Work request ->
Given the records below, would you repeat exactly the lines that begin at the one containing "yellow robot [437,199,465,240]" and end at the one containing "none -> brown car [586,301,647,362]", inclusive?

Data for review ->
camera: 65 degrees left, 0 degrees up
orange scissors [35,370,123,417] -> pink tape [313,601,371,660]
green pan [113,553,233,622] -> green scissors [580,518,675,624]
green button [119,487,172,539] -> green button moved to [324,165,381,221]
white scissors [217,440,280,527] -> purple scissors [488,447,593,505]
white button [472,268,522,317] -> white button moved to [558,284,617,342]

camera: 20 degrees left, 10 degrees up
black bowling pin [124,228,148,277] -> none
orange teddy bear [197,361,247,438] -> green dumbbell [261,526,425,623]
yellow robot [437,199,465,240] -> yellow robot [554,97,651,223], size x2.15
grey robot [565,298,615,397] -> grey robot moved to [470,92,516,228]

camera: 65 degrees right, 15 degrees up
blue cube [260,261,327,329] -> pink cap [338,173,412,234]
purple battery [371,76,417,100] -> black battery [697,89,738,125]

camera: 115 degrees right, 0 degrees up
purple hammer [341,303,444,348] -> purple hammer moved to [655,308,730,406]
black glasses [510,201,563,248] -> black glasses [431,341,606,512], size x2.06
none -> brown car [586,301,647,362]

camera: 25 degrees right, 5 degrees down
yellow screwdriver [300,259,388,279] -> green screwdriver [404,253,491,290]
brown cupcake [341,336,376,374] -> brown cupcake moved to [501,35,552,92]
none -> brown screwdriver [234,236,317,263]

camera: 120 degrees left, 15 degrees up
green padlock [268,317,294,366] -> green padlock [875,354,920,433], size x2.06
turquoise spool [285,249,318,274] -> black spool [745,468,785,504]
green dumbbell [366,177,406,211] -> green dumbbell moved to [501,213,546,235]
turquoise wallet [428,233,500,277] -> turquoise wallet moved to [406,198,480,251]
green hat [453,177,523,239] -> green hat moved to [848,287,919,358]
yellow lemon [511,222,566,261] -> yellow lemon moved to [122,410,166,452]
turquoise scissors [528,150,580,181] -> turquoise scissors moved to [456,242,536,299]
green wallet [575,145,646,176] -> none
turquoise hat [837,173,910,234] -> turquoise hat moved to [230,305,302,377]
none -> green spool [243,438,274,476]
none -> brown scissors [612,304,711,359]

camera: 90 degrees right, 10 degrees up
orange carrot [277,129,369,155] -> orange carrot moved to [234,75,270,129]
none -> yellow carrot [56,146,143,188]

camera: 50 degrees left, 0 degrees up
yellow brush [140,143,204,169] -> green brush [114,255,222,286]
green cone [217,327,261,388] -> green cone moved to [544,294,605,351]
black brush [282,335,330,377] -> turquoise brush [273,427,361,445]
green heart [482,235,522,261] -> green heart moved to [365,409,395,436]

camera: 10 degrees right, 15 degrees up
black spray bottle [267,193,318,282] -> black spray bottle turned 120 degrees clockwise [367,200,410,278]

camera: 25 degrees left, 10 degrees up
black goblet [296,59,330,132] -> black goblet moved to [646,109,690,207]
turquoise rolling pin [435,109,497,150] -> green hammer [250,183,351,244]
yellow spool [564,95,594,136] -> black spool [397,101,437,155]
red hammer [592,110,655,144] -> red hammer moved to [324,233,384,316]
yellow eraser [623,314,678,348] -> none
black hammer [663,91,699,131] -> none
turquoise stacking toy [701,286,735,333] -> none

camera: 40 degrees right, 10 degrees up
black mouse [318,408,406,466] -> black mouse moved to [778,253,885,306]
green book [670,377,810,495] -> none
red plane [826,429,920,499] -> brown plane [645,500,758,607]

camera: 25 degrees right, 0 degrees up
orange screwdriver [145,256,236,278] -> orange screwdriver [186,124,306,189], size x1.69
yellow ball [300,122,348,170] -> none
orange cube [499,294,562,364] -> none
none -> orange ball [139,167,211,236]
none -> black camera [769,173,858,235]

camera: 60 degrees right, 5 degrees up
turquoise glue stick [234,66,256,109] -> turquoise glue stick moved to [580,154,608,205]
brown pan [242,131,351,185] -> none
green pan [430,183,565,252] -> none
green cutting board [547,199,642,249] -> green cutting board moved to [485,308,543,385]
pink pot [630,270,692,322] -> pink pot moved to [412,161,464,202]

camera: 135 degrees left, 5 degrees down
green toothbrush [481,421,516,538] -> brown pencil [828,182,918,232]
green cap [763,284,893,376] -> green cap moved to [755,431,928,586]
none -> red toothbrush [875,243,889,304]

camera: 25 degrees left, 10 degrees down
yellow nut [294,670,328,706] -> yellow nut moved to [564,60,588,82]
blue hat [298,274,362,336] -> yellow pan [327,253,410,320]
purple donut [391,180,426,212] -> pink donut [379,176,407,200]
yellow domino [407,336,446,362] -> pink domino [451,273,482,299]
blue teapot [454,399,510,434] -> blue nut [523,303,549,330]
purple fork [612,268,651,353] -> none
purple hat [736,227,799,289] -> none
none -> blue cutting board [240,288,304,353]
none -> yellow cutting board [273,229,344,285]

Exercise solution ->
yellow robot [437,199,465,240] -> yellow robot [554,97,651,223], size x2.15
grey robot [565,298,615,397] -> grey robot moved to [470,92,516,228]

camera: 65 degrees right, 15 degrees up
blue cube [260,261,327,329] -> pink cap [338,173,412,234]
purple battery [371,76,417,100] -> black battery [697,89,738,125]

camera: 115 degrees right, 0 degrees up
purple hammer [341,303,444,348] -> purple hammer moved to [655,308,730,406]
black glasses [510,201,563,248] -> black glasses [431,341,606,512], size x2.06
none -> brown car [586,301,647,362]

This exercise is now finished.